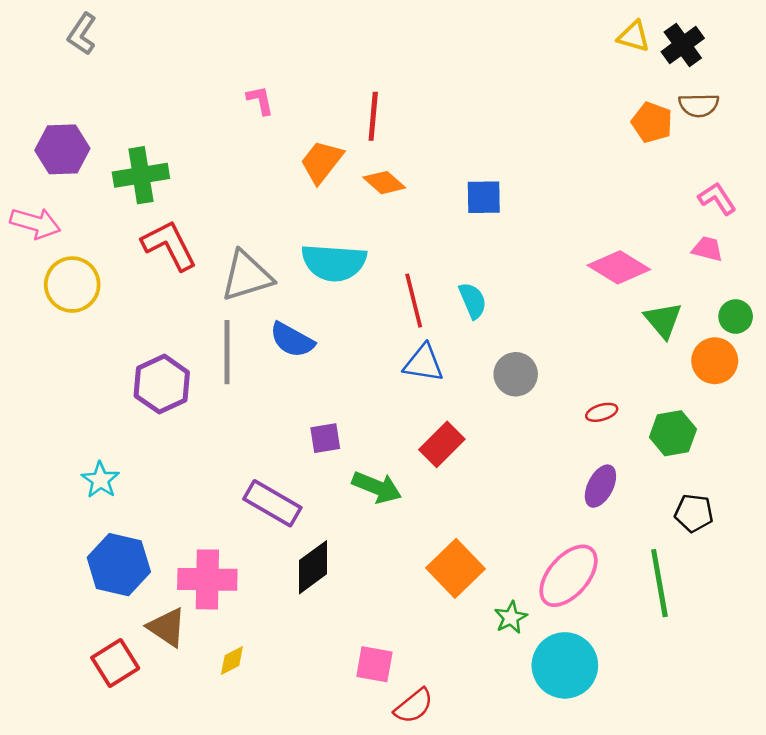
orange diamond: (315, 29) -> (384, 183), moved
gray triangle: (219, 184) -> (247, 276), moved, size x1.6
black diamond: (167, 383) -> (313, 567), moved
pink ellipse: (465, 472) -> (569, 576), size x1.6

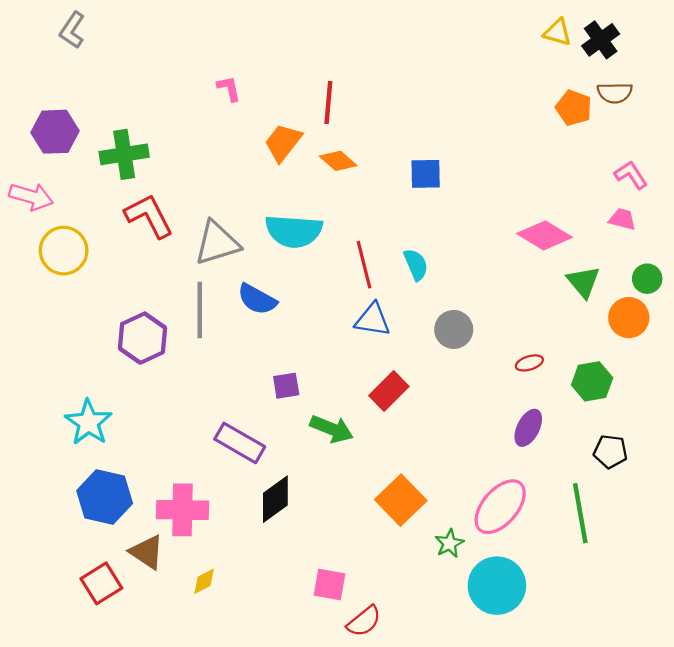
cyan star: (100, 480) -> (88, 422), size x1.4

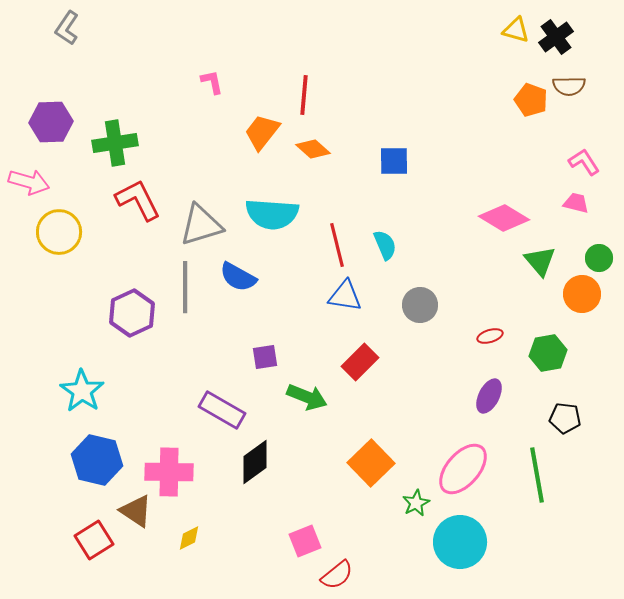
pink square: (329, 584) -> (305, 541), turned -32

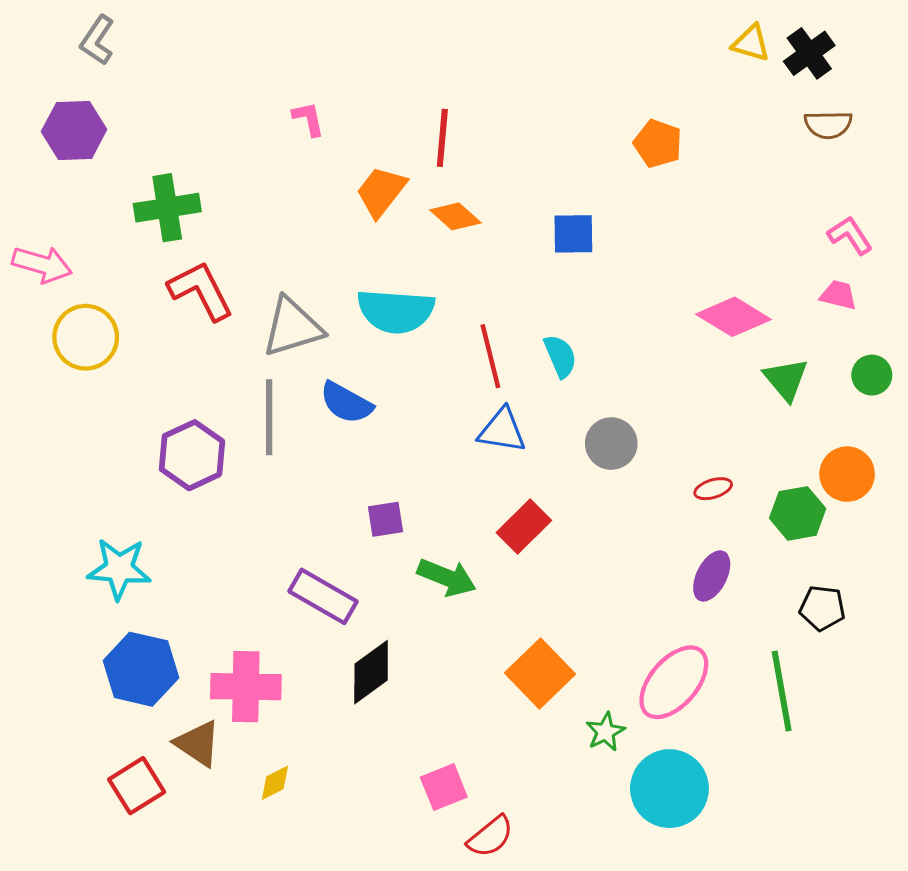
orange pentagon: (531, 100) -> (658, 144), moved
purple hexagon: (51, 122) -> (74, 130), moved
orange circle: (582, 294) -> (847, 474), moved
cyan star: (82, 391) -> (119, 569), turned -30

PROBLEM REQUIREMENTS - Would you print all the entries again exactly, minus any pictures?

EXPECTED ANSWER -
orange diamond: (315, 29) -> (384, 183), moved
gray triangle: (219, 184) -> (247, 276), moved, size x1.6
black diamond: (167, 383) -> (313, 567), moved
pink ellipse: (465, 472) -> (569, 576), size x1.6

cyan star: (100, 480) -> (88, 422), size x1.4

pink square: (329, 584) -> (305, 541), turned -32

orange pentagon: (531, 100) -> (658, 144), moved
purple hexagon: (51, 122) -> (74, 130), moved
orange circle: (582, 294) -> (847, 474), moved
cyan star: (82, 391) -> (119, 569), turned -30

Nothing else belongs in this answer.